Your instructions:
Where an entry contains a picture, omit the picture and repeat the rest exactly.

Data records:
|---|
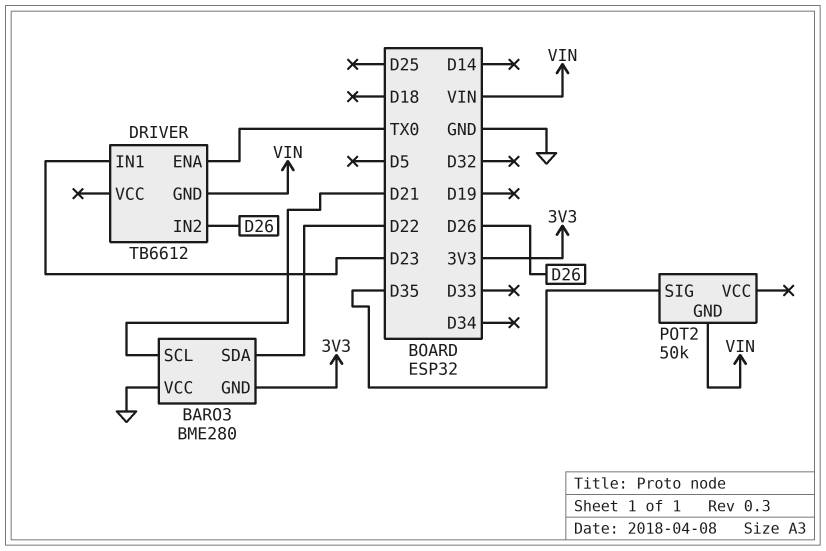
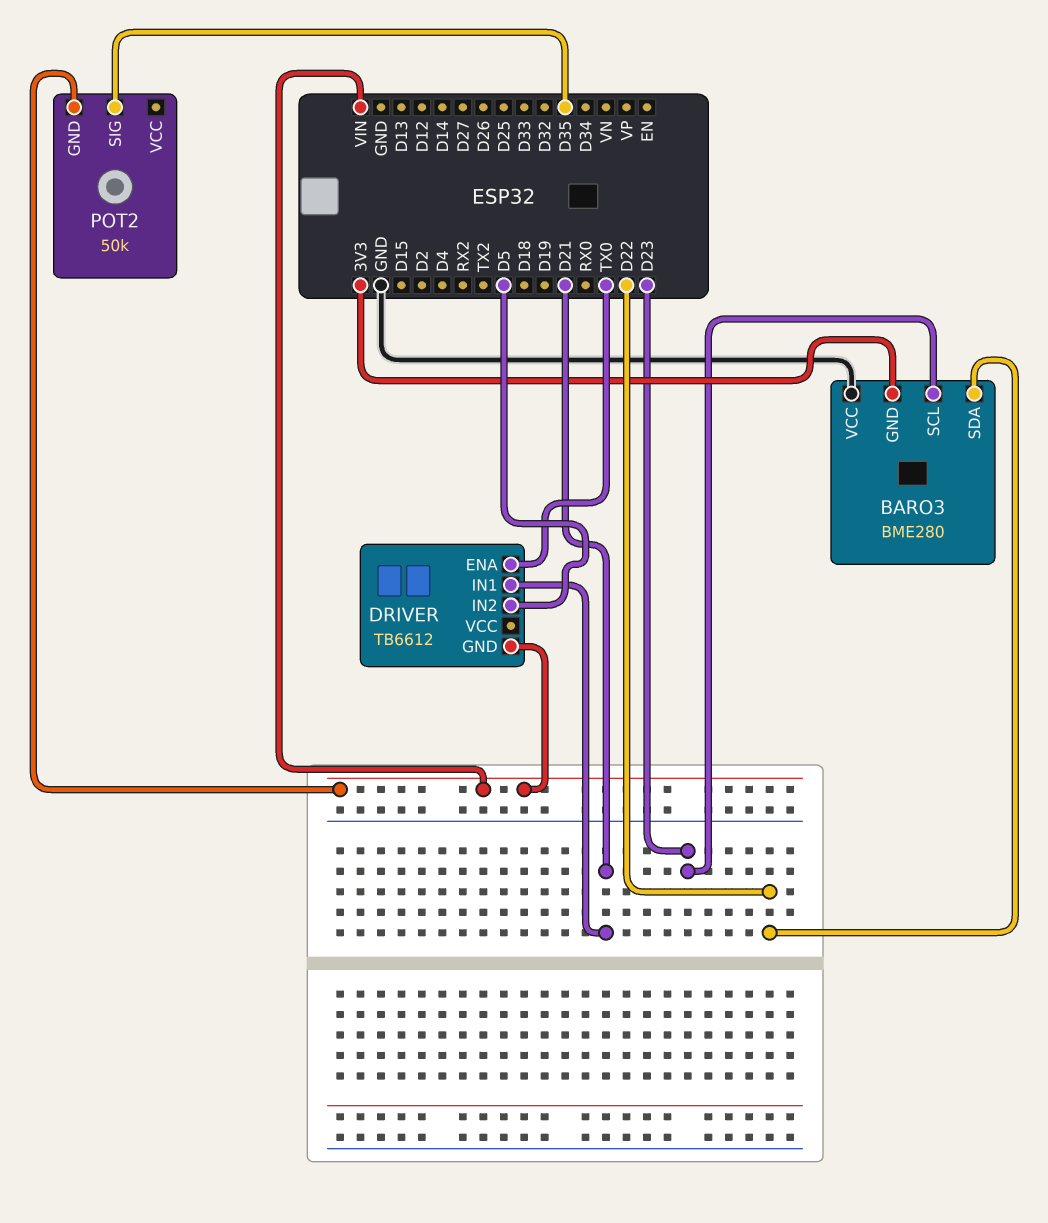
BARO3 pin SCL: D21 -> D23
DRIVER pin IN1: D23 -> D21
DRIVER pin IN2: D26 -> D5

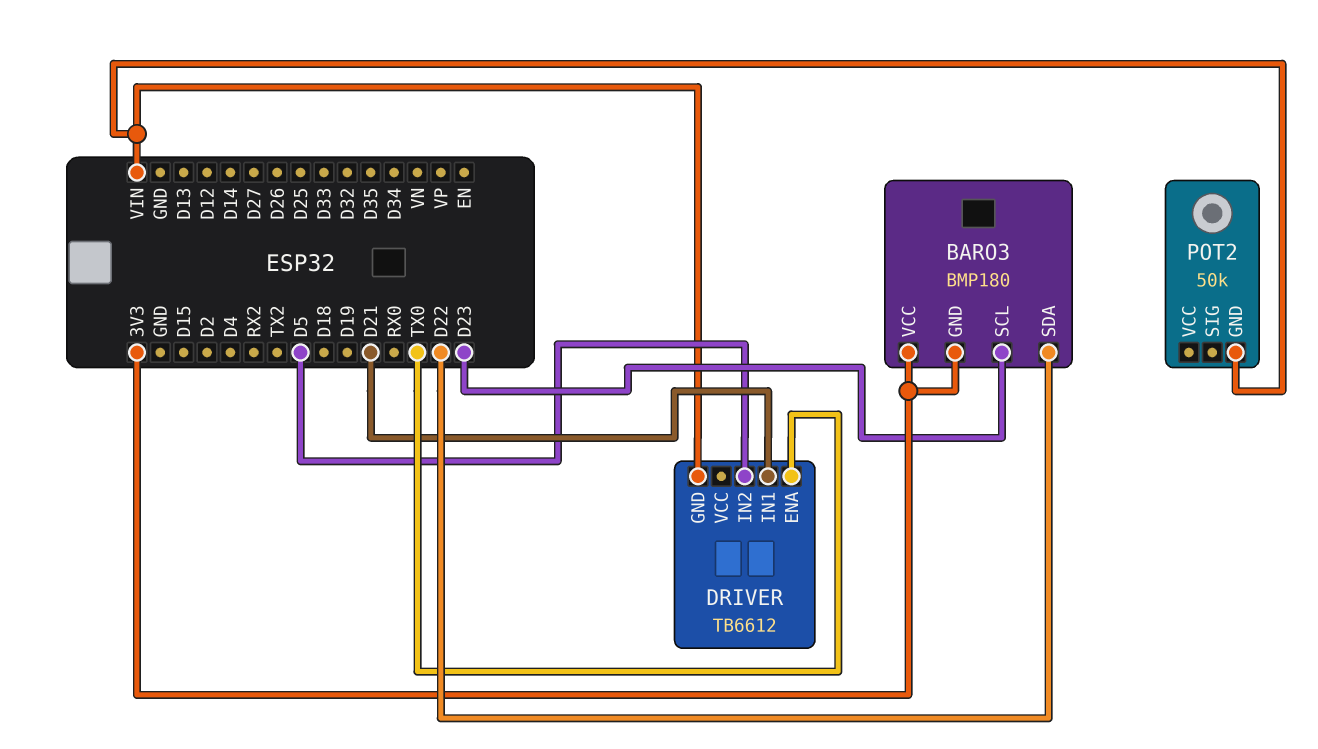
BARO3: BME280 -> BMP180
BARO3 pin VCC: GND -> 3V3
POT2 pin SIG: D35 -> none

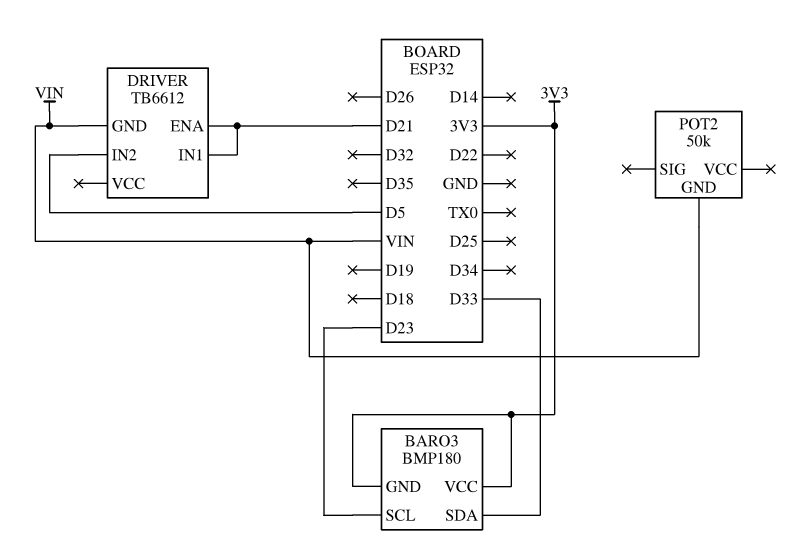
BARO3 pin SDA: D22 -> D33
DRIVER pin ENA: TX0 -> D21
|---|
The completed task:
BARO3 pin SCL: D21 -> D23
DRIVER pin IN1: D23 -> D21
DRIVER pin IN2: D26 -> D5

BARO3: BME280 -> BMP180
BARO3 pin VCC: GND -> 3V3
POT2 pin SIG: D35 -> none

BARO3 pin SDA: D22 -> D33
DRIVER pin ENA: TX0 -> D21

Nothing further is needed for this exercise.